--- Exercise input ---
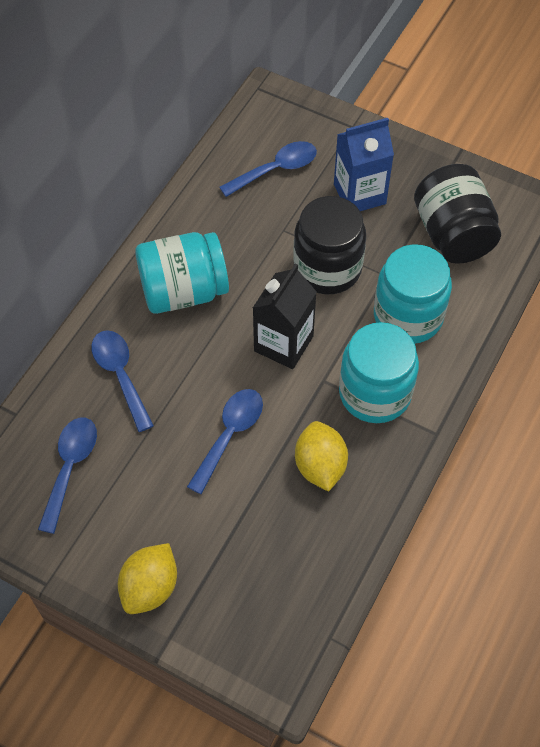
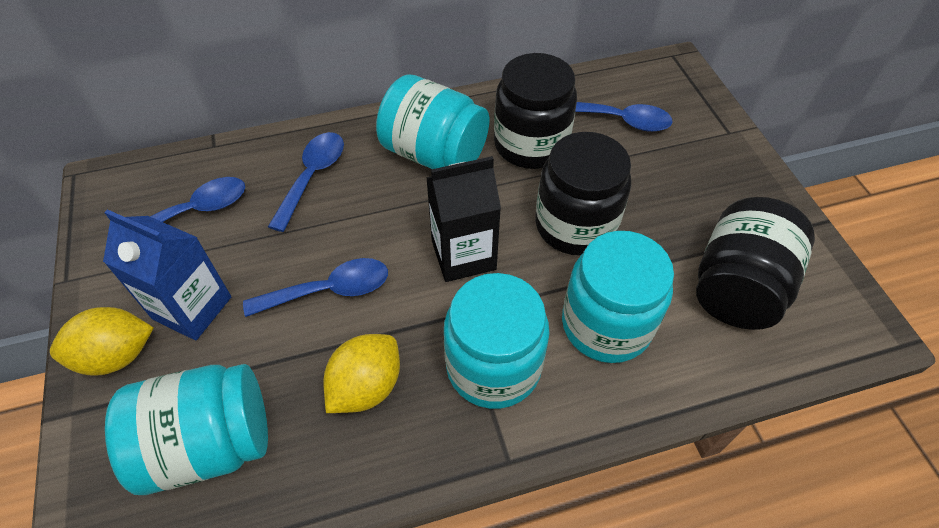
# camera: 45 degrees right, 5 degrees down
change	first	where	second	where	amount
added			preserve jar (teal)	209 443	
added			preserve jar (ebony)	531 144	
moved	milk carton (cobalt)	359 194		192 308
---
- [Aim of the task]
Find the word "preserve" in the records, and report each line that has it.

- [Solution for this task]
added			preserve jar (teal)	209 443	
added			preserve jar (ebony)	531 144	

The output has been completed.